Available data: Begin

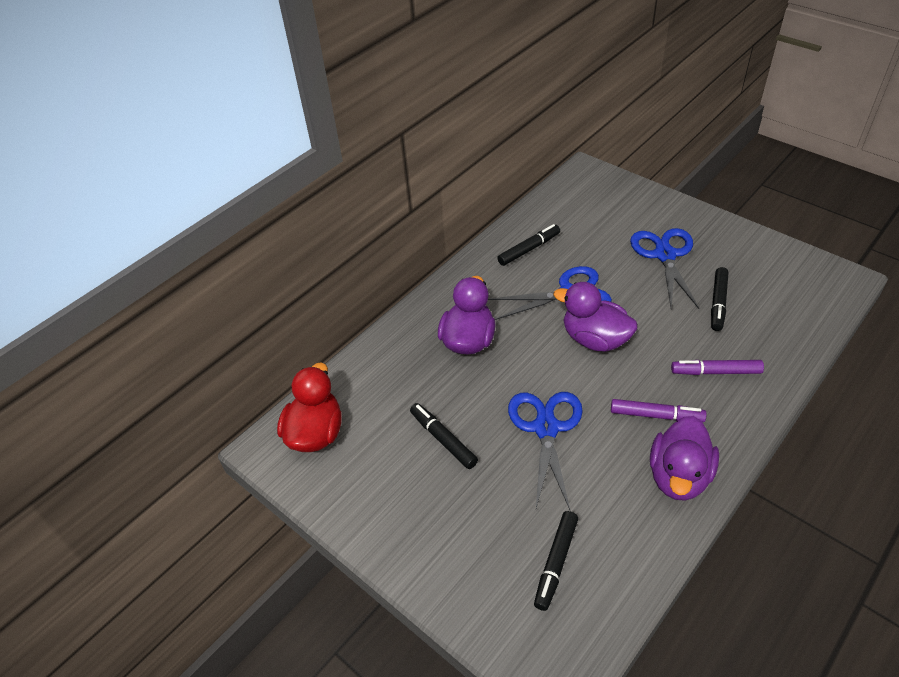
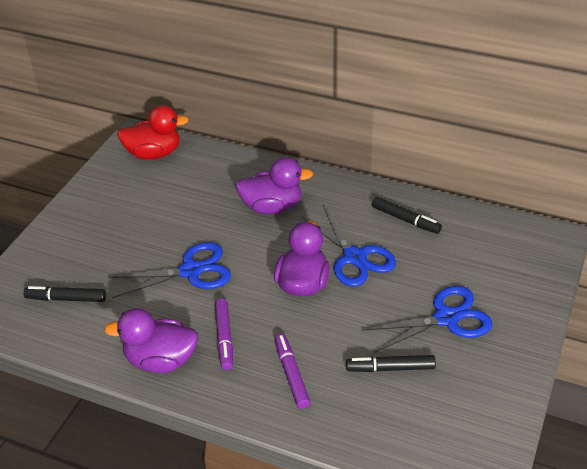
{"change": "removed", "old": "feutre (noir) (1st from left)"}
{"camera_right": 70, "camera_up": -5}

Available data: End
Available data: Begin

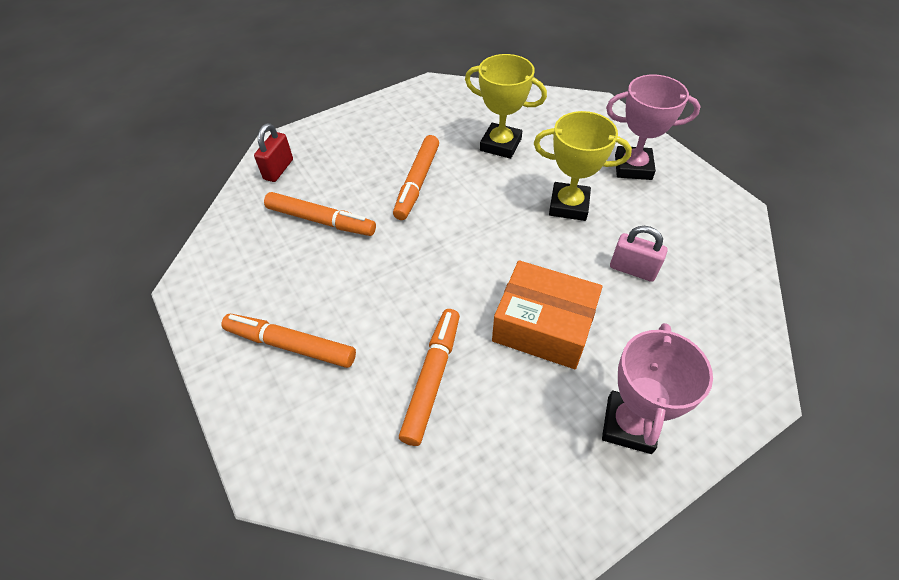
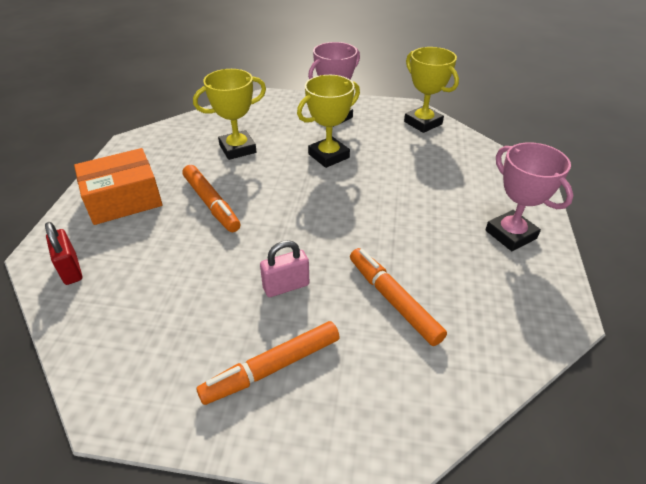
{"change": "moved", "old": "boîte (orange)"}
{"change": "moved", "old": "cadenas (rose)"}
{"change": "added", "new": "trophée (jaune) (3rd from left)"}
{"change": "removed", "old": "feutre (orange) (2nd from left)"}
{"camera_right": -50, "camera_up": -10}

Available data: End
Available data: Begin

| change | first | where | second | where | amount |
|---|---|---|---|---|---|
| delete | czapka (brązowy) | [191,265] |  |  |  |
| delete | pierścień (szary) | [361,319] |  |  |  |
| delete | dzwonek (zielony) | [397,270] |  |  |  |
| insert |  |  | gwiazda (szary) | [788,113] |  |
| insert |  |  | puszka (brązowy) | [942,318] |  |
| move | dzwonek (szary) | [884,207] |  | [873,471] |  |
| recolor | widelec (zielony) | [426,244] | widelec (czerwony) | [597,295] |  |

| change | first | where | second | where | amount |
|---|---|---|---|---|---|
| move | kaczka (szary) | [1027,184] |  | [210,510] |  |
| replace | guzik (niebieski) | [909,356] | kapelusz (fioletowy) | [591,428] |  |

Available data: End

**Task prompt**: Scan the material for lines with the word "dzwonek", and copy each line you find.

**Task output**:
| delete | dzwonek (zielony) | [397,270] |  |  |  |
| move | dzwonek (szary) | [884,207] |  | [873,471] |  |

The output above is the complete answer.